_Required work:_ Reproduce exactly, and only, the lines below from the one containing "DHT3 pin DATA: D7 -> D6" through the one containing "DRIVER pin IN1: D0 -> D8".

Version difference data:
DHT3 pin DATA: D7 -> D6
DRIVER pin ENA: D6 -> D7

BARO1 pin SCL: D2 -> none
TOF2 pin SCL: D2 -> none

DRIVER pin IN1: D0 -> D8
* * *
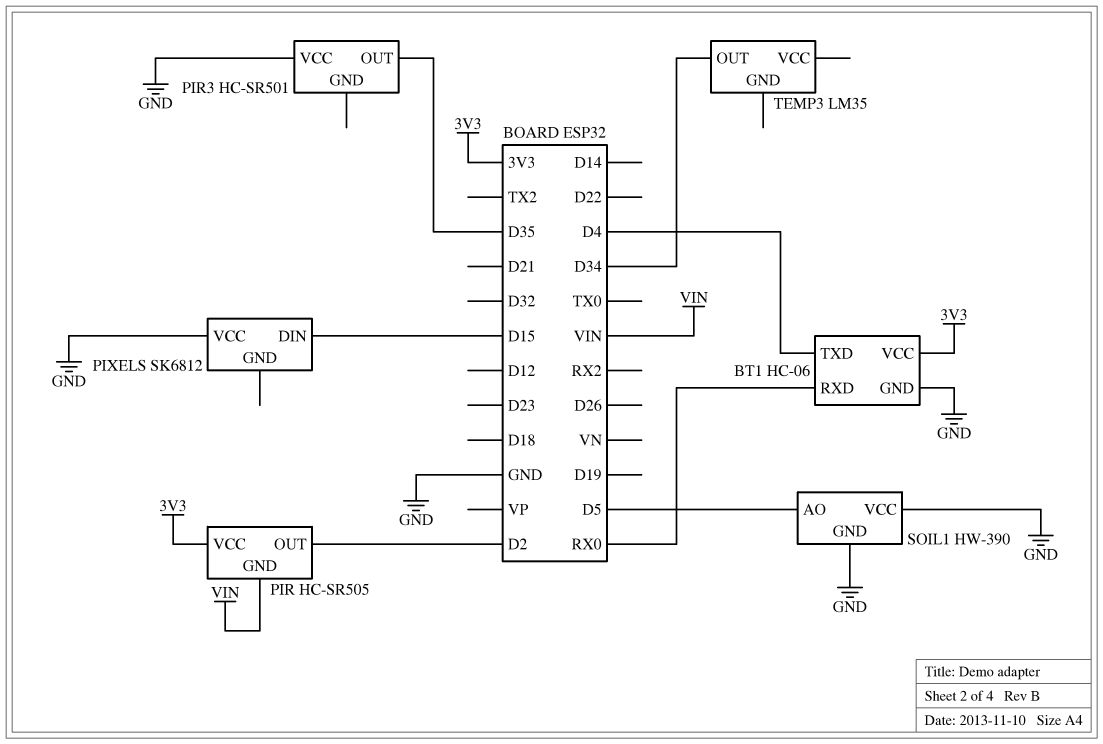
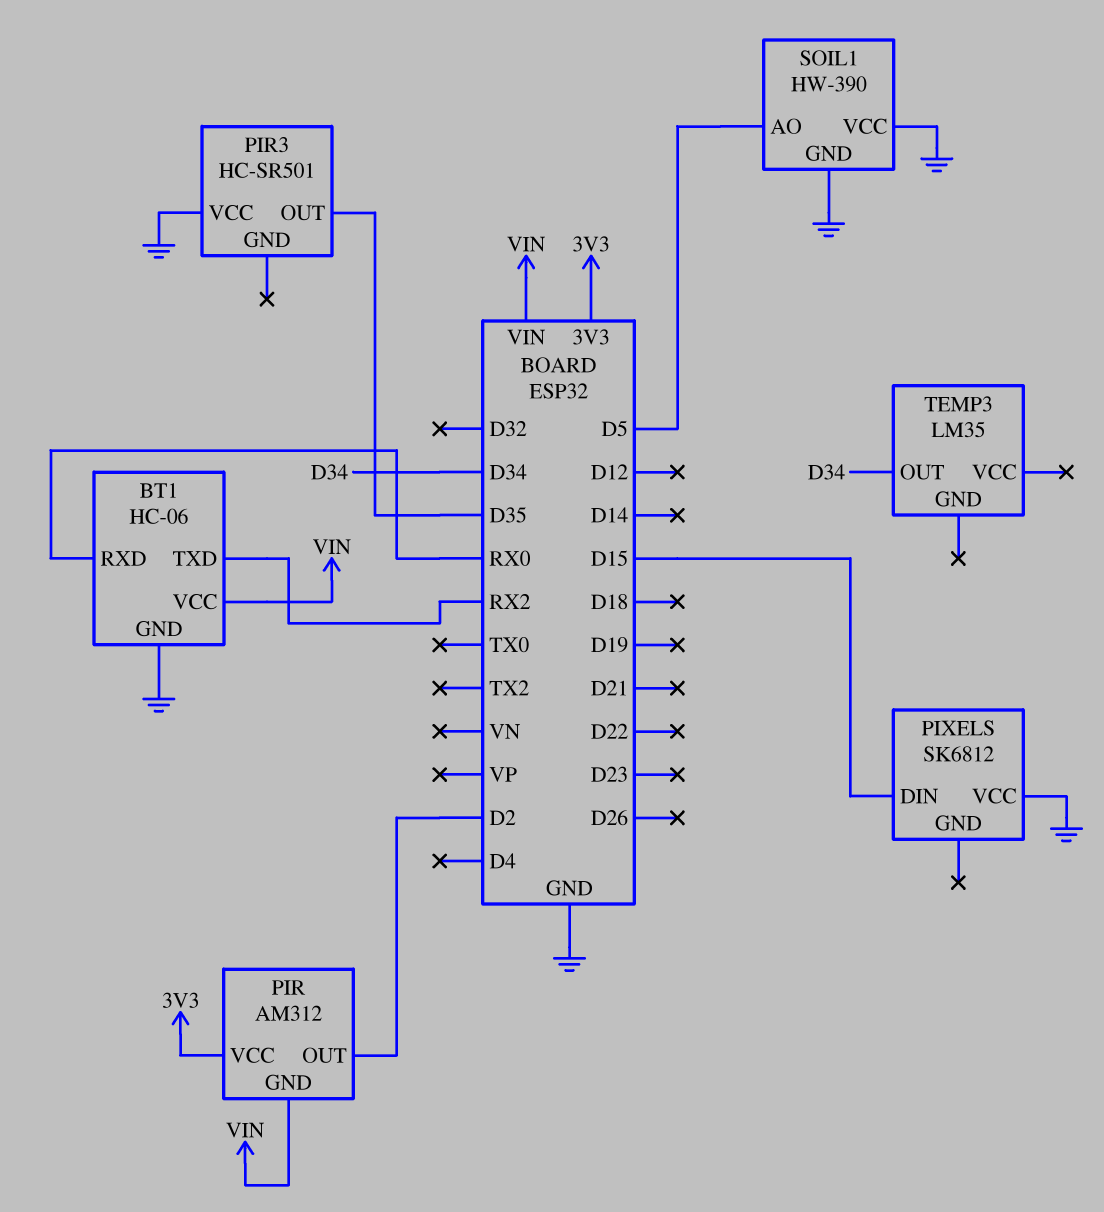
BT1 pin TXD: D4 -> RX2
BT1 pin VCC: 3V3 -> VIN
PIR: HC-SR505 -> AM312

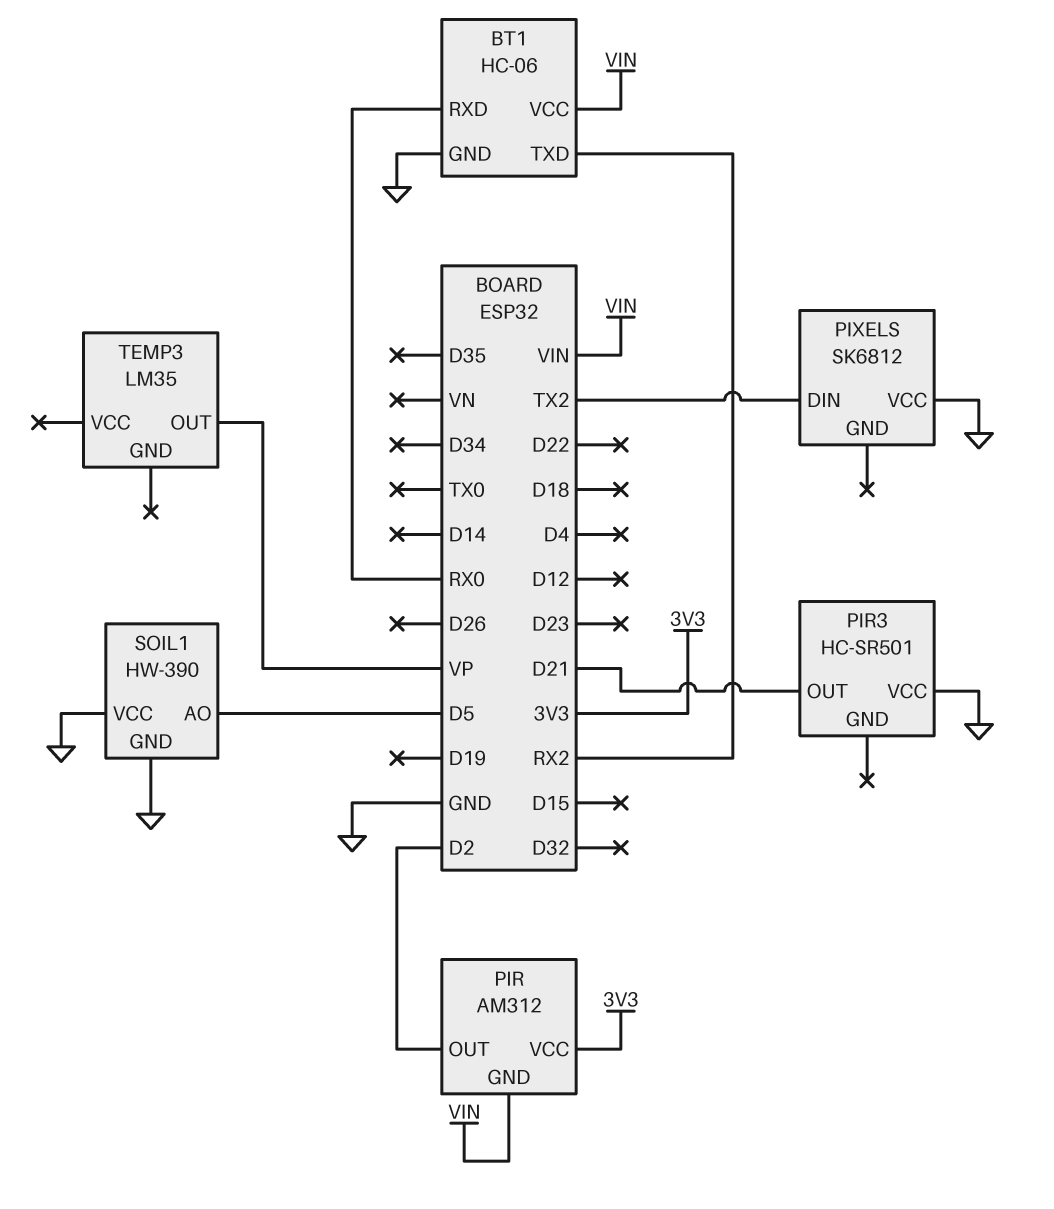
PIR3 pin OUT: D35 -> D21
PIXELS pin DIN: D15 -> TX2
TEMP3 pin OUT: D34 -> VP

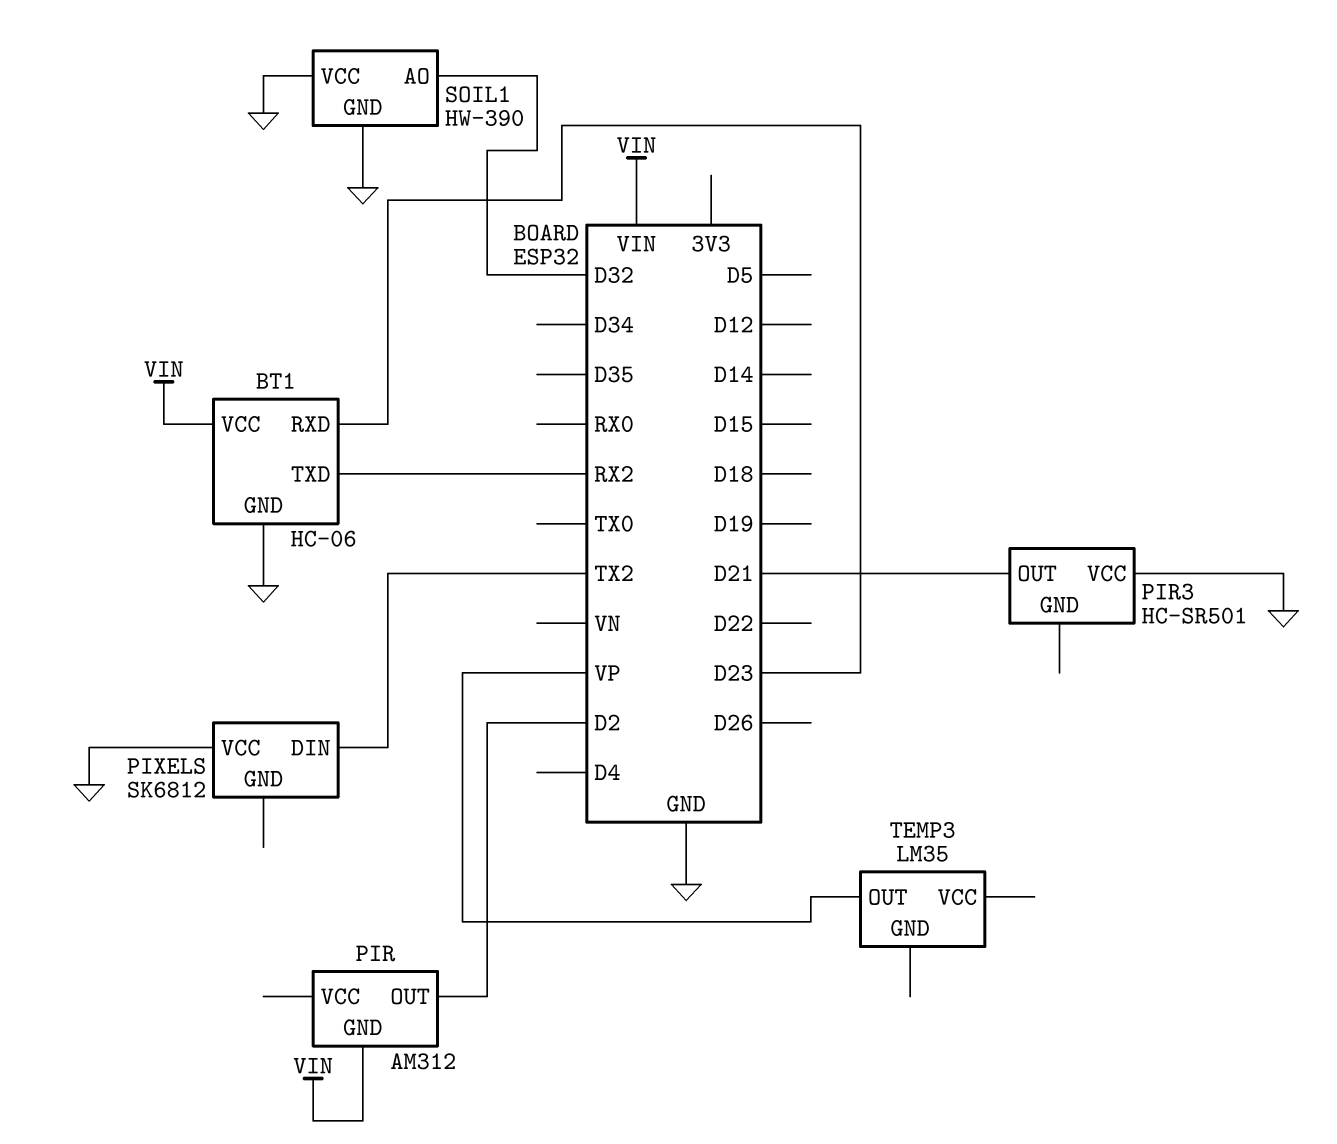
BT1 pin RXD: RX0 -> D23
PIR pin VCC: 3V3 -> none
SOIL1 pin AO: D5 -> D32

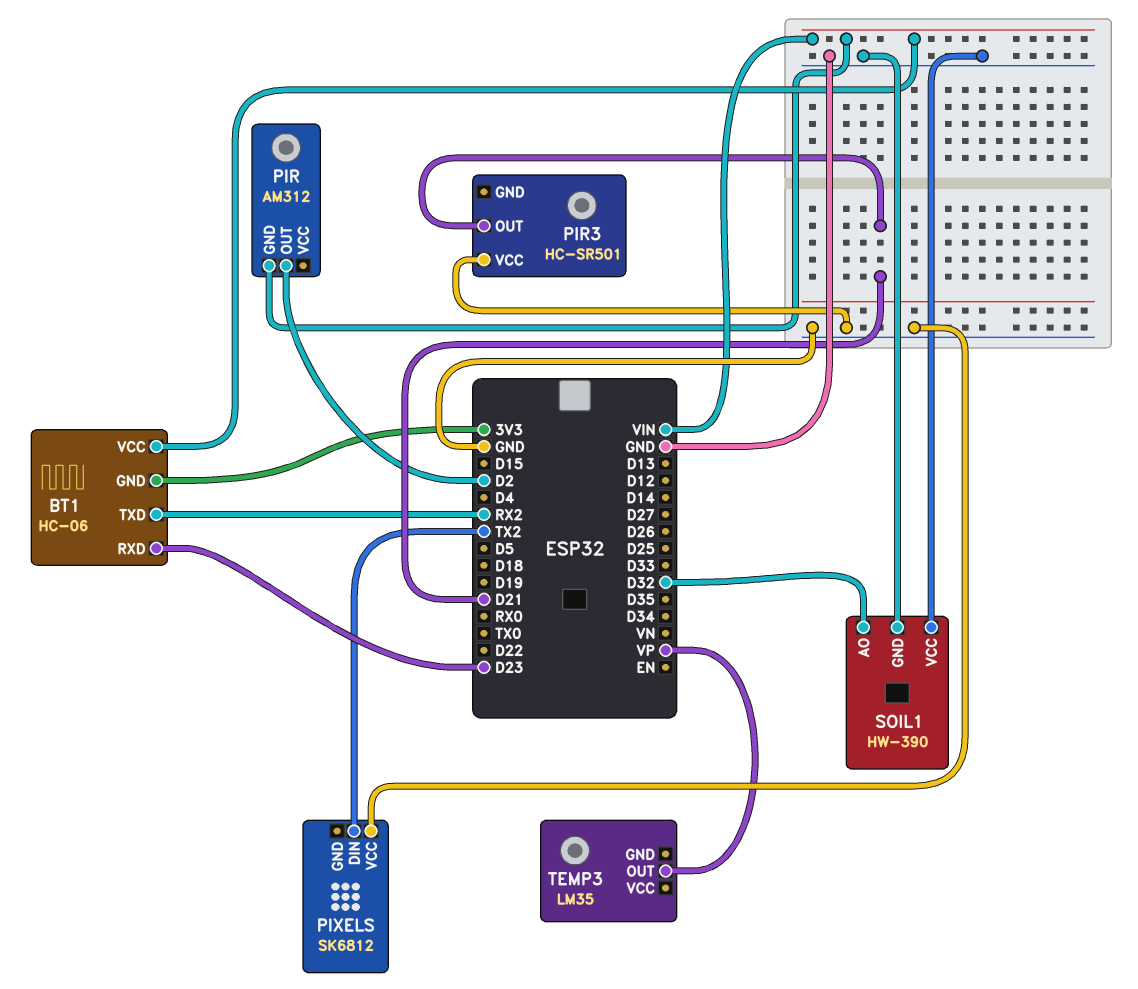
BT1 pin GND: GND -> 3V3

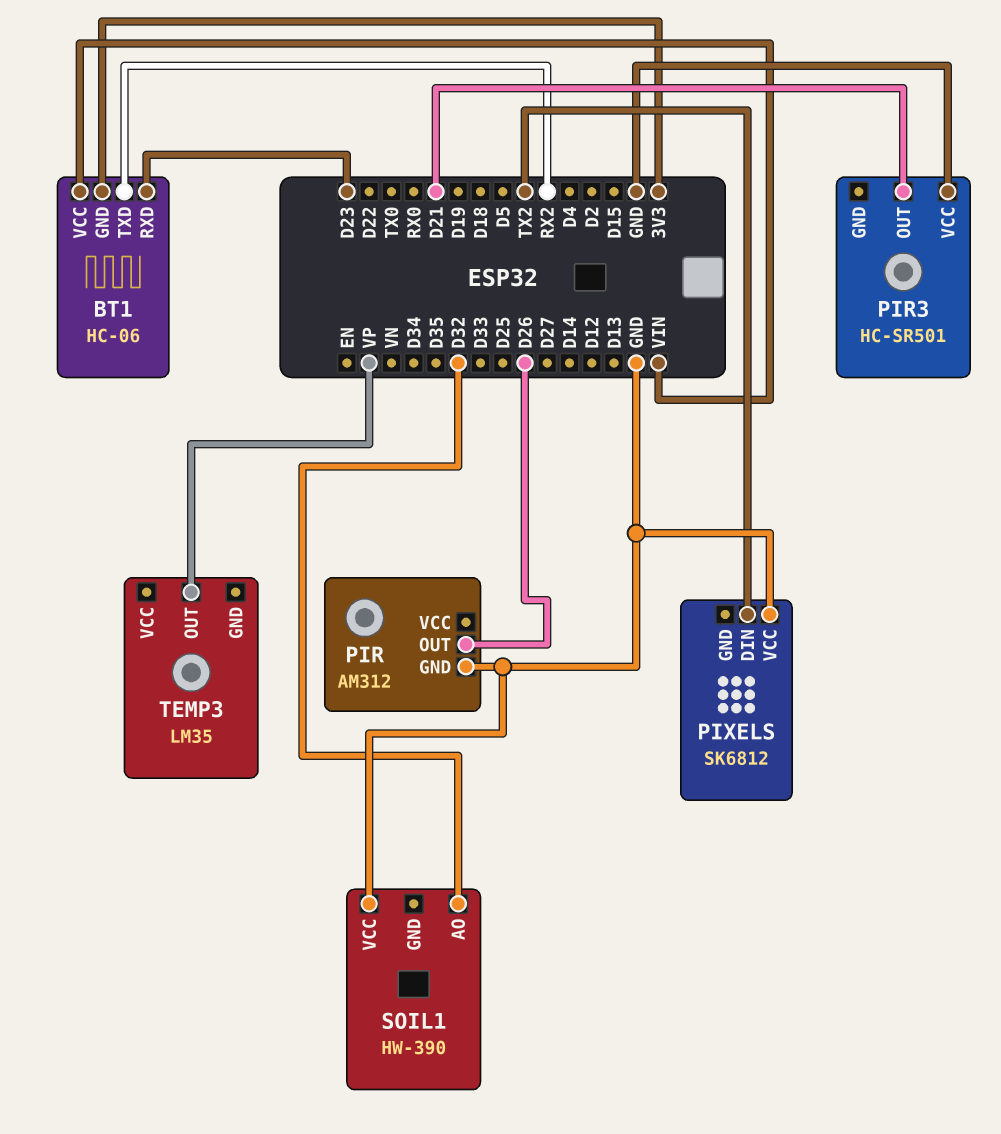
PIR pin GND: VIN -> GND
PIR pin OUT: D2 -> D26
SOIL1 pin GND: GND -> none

_Solution for this problem:_
DHT3 pin DATA: D7 -> D6
DRIVER pin ENA: D6 -> D7

BARO1 pin SCL: D2 -> none
TOF2 pin SCL: D2 -> none

DRIVER pin IN1: D0 -> D8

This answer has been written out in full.